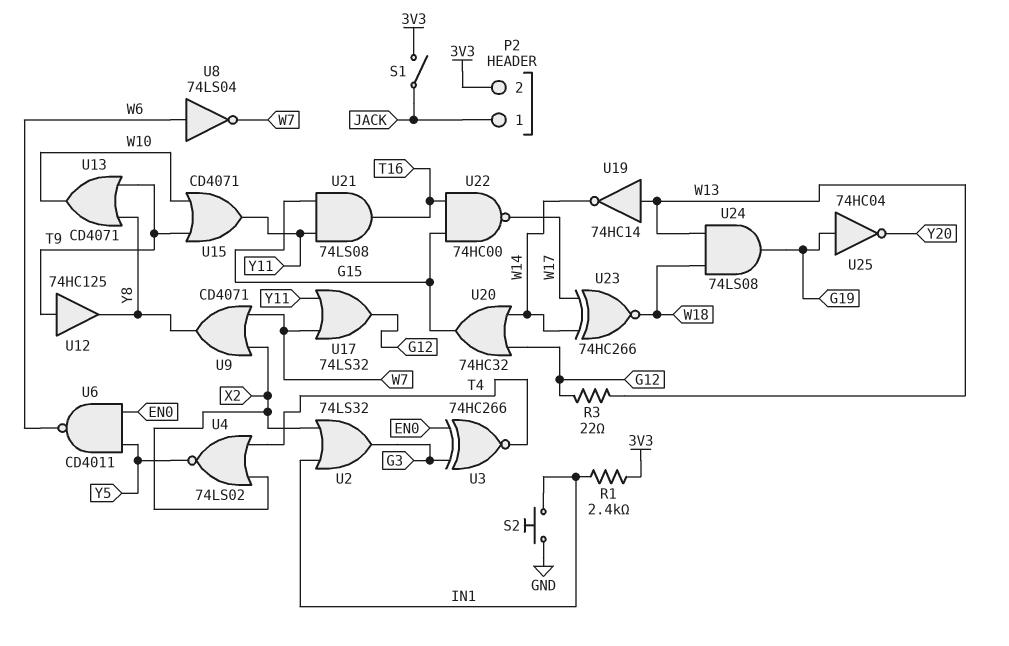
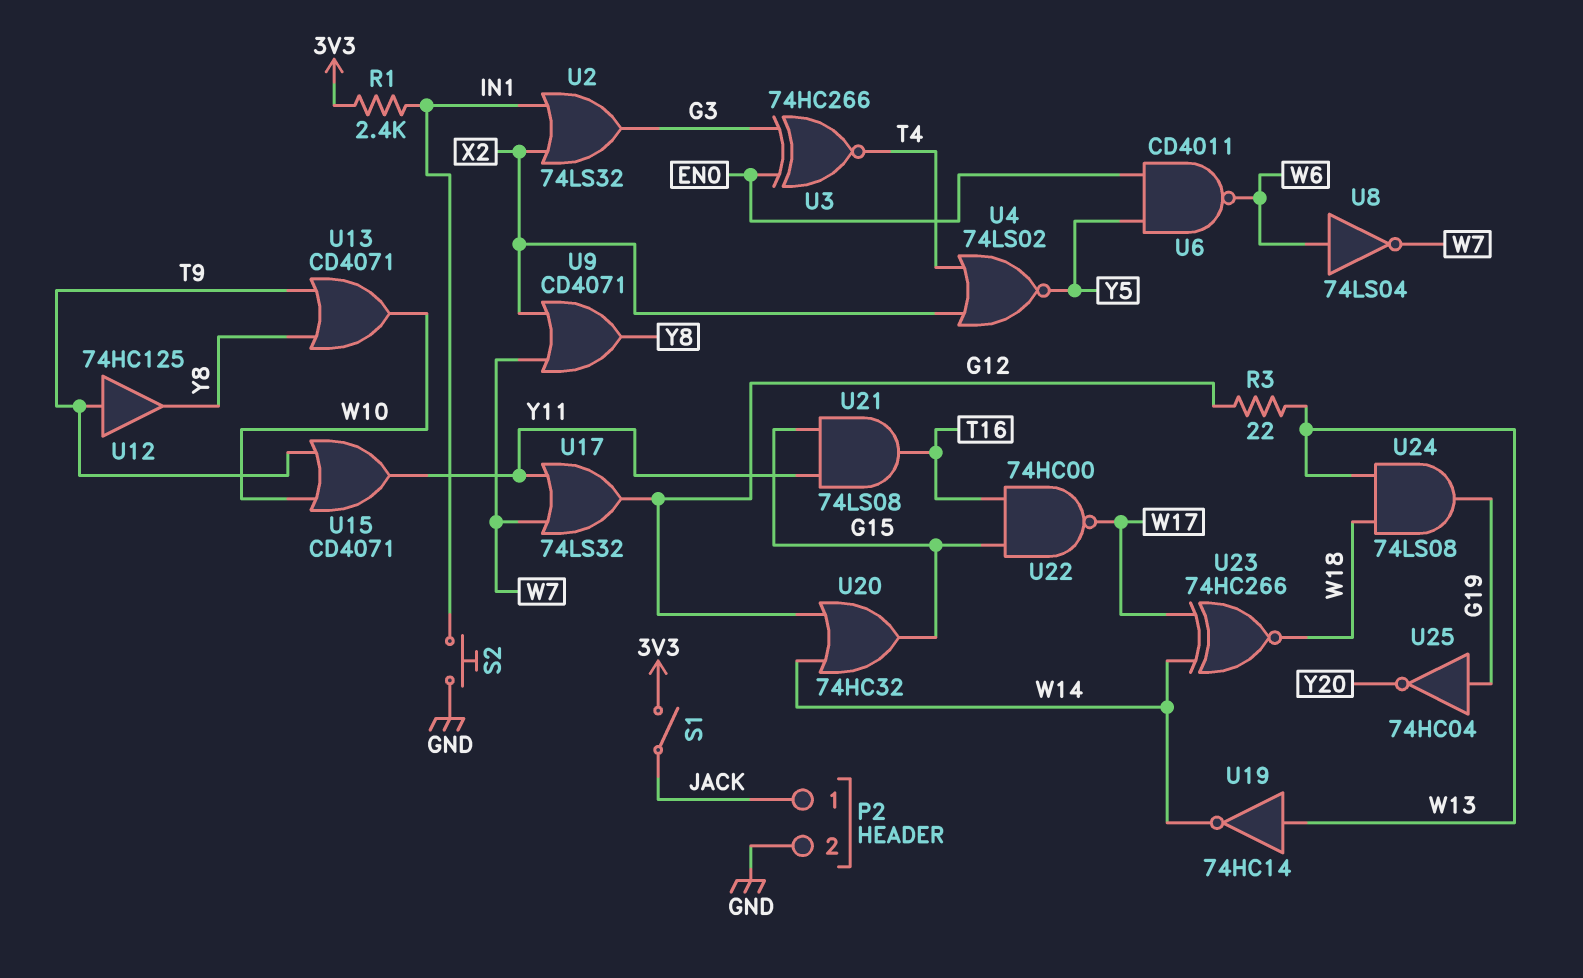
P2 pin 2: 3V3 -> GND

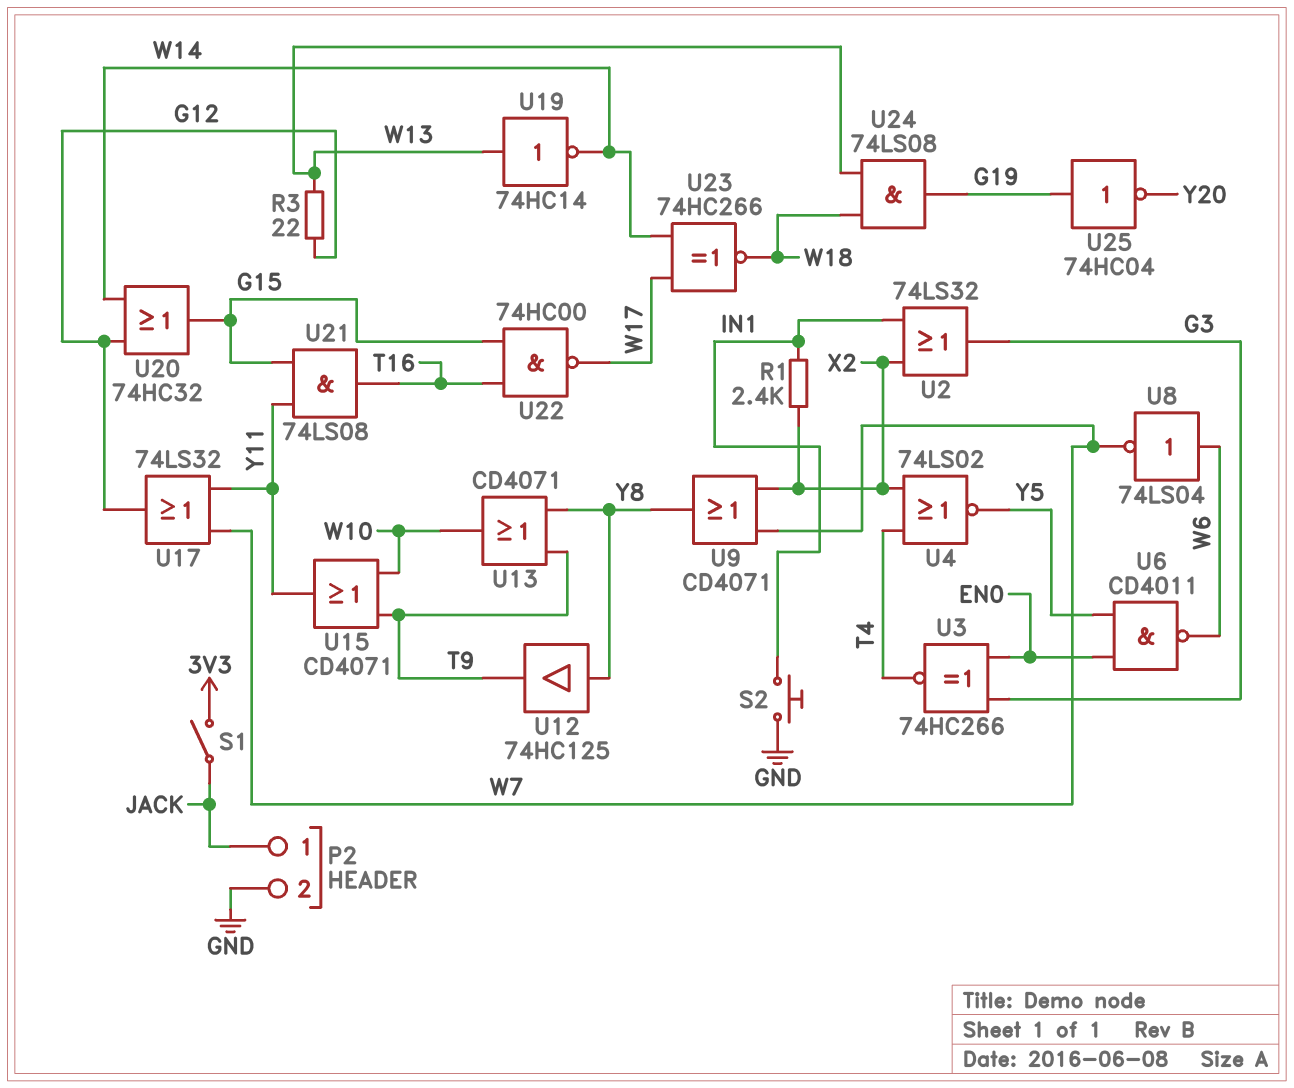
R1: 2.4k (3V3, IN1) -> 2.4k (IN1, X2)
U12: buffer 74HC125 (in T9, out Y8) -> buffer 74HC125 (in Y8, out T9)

==

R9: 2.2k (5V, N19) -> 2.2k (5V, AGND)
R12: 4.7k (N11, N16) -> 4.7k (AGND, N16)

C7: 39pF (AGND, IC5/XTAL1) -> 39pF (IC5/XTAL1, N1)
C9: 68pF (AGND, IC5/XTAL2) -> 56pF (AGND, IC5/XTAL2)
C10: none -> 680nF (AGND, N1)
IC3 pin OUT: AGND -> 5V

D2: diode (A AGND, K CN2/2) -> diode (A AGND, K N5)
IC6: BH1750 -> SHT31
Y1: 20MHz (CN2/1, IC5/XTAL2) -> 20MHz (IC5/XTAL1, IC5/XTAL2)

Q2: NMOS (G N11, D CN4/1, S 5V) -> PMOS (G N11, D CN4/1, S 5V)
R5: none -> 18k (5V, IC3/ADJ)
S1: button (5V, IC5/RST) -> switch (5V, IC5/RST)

The problem: Only the lines above from the line with "R1: 2.4k (3V3, IN1) -> 2.4k (IN1, X2)" to the line with "U12: buffer 74HC125", those two lines included, should be reproduced exactly.

Exercise result:
R1: 2.4k (3V3, IN1) -> 2.4k (IN1, X2)
U12: buffer 74HC125 (in T9, out Y8) -> buffer 74HC125 (in Y8, out T9)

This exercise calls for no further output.